Write out each record below exactly, but not the pictures.

BEGIN SUPPLIED DATA

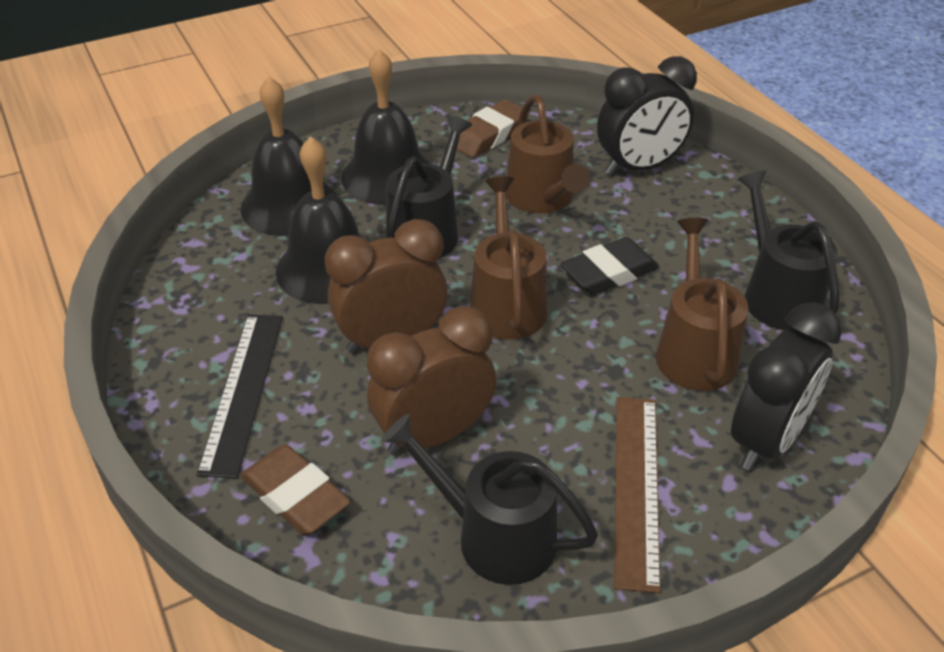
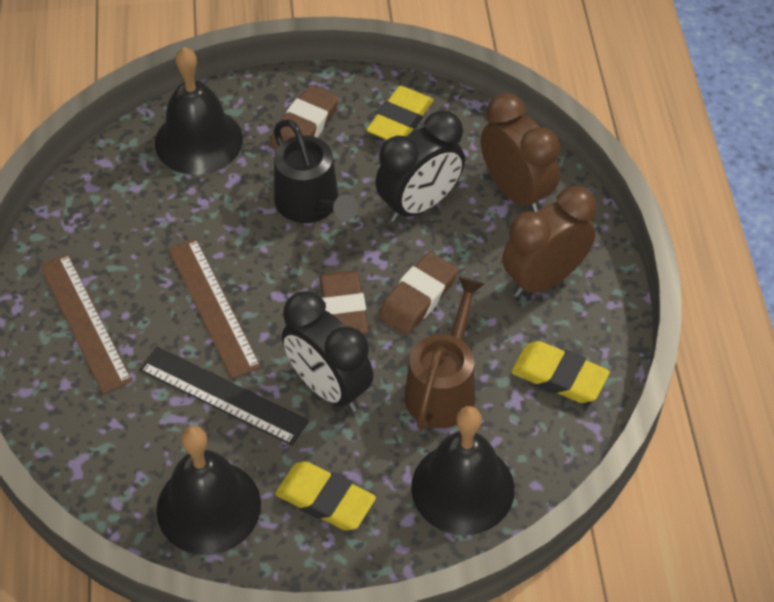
black eraser: 1 -> 0
black watering can: 3 -> 1
brown eraser: 2 -> 3
brown ruler: 1 -> 2
brown watering can: 3 -> 1
yellow eraser: 0 -> 3

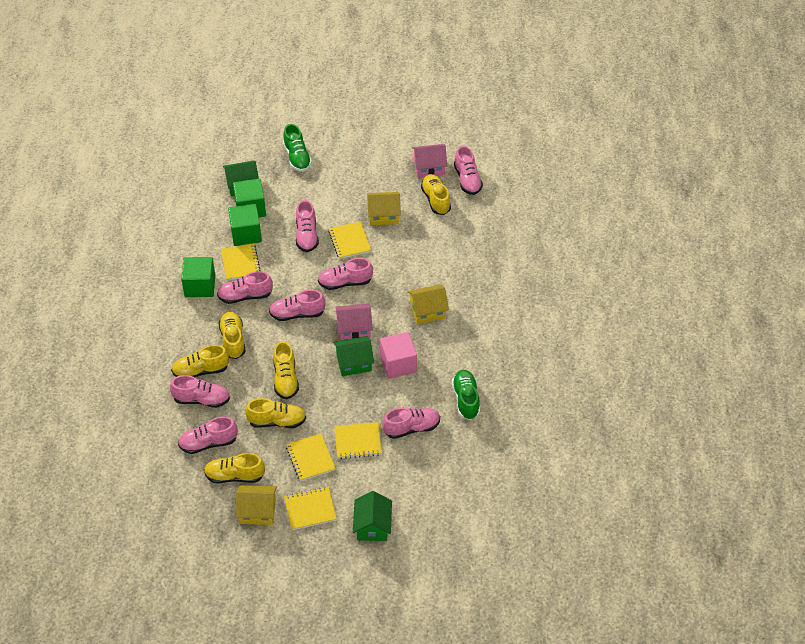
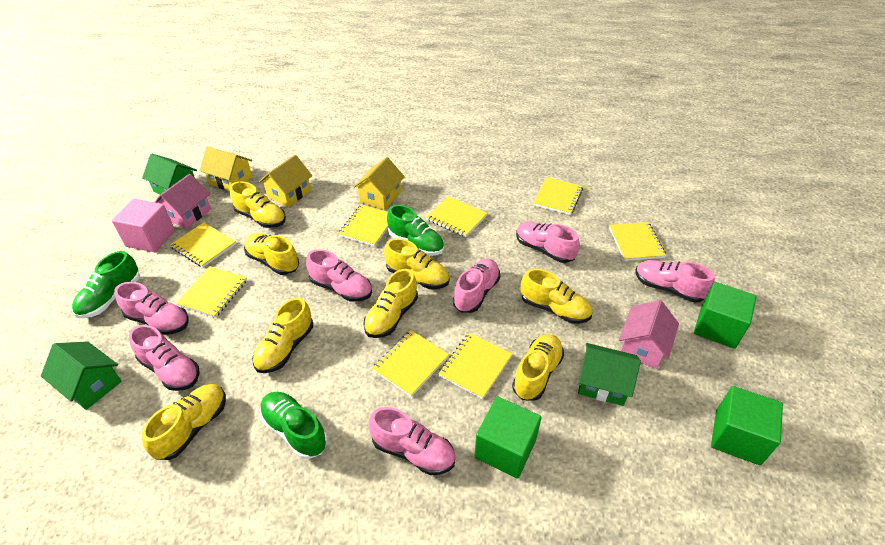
green shoe: 2 -> 3
pink shoe: 8 -> 7
yellow notebook: 5 -> 8
yellow shoe: 6 -> 8

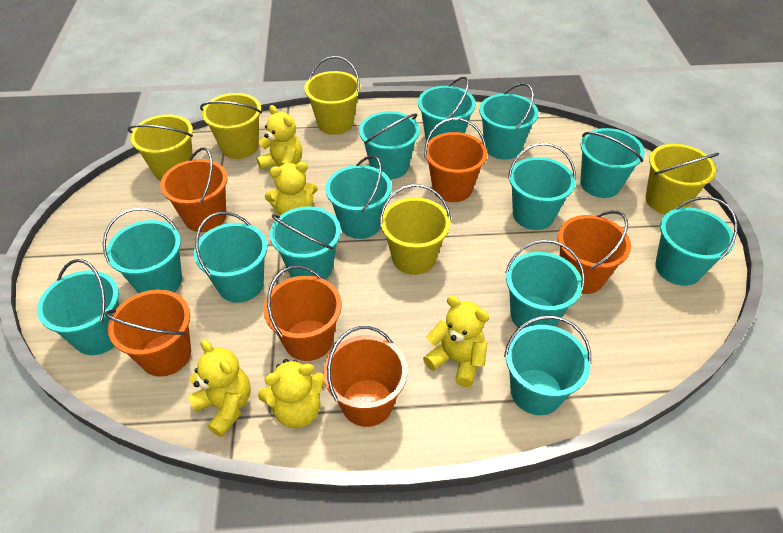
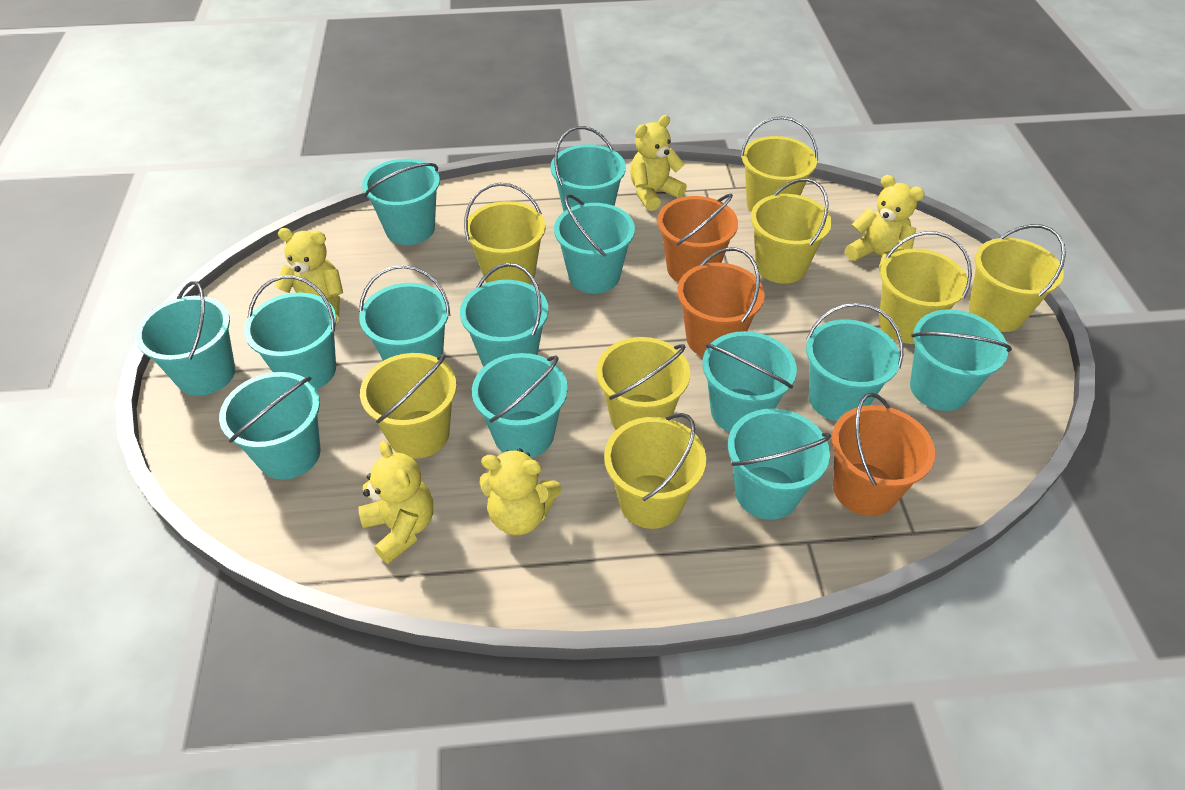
orange bucket: 6 -> 3
yellow bucket: 5 -> 8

END SUPPLIED DATA

**ANSWER FOR THE TASK**.
black eraser: 1 -> 0
black watering can: 3 -> 1
brown eraser: 2 -> 3
brown ruler: 1 -> 2
brown watering can: 3 -> 1
yellow eraser: 0 -> 3

green shoe: 2 -> 3
pink shoe: 8 -> 7
yellow notebook: 5 -> 8
yellow shoe: 6 -> 8

orange bucket: 6 -> 3
yellow bucket: 5 -> 8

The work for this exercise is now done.